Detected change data
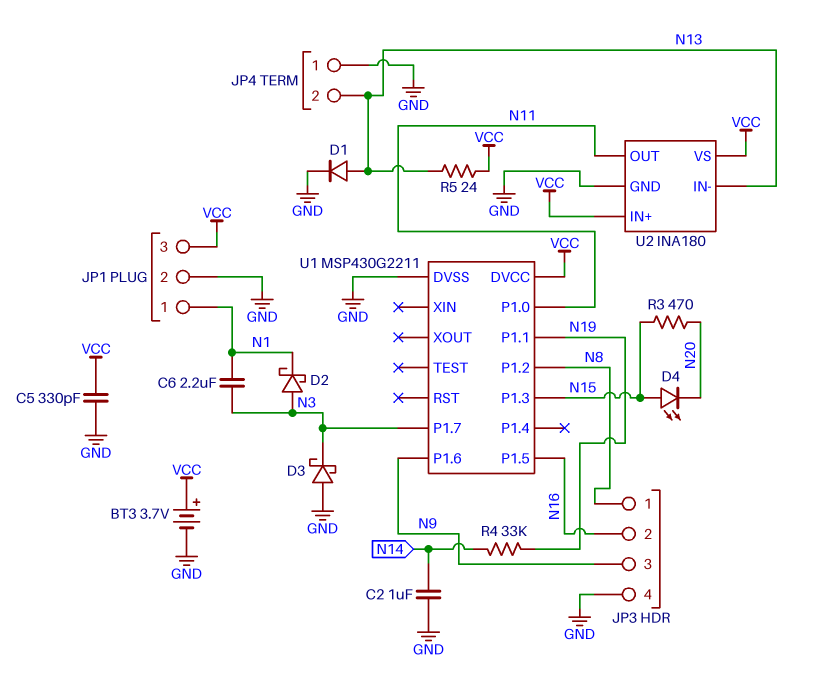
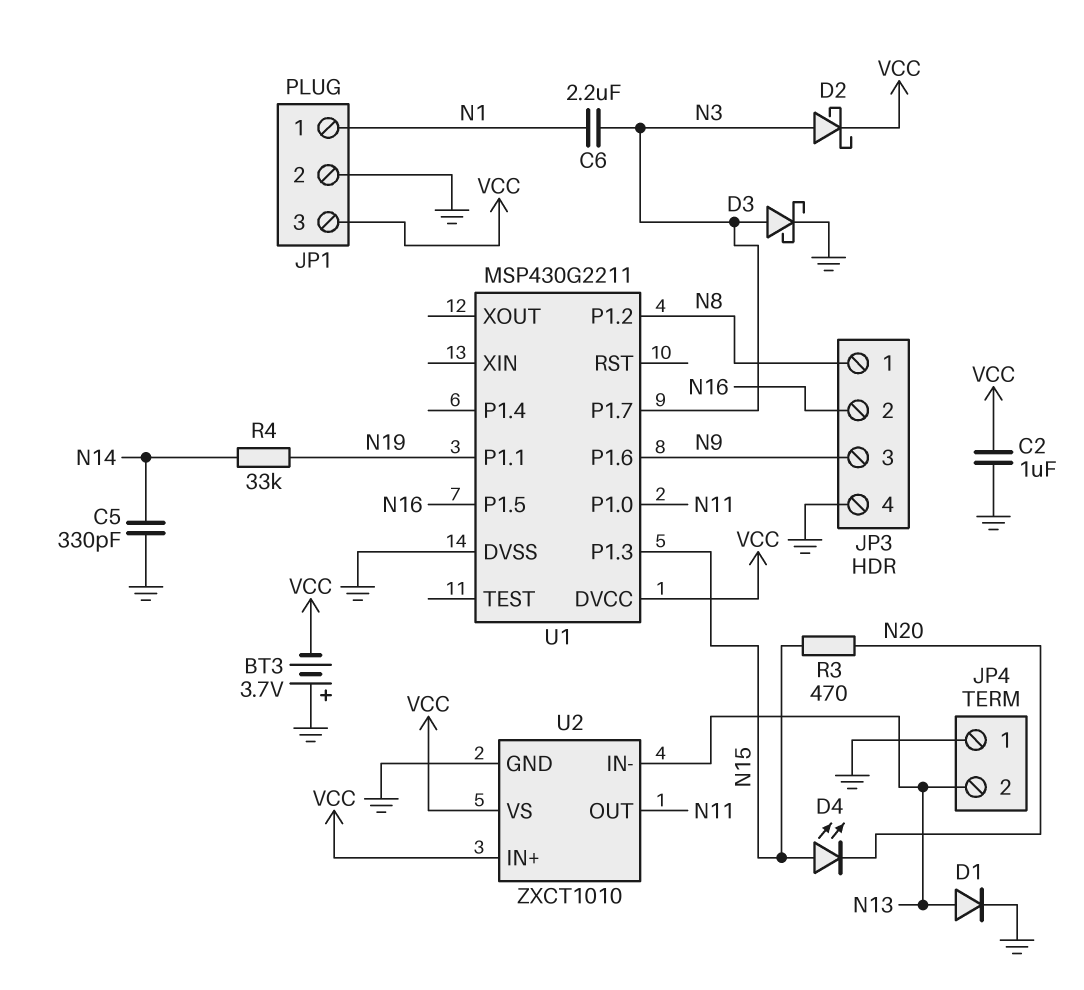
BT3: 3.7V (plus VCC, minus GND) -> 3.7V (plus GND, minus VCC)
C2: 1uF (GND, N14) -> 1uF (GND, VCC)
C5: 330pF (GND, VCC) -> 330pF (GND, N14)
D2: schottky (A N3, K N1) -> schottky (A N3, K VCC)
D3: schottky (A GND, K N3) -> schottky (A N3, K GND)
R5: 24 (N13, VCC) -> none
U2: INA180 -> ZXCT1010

__What is required__
Extract every line containing the string "schottky" from the data above.

__Output__
D2: schottky (A N3, K N1) -> schottky (A N3, K VCC)
D3: schottky (A GND, K N3) -> schottky (A N3, K GND)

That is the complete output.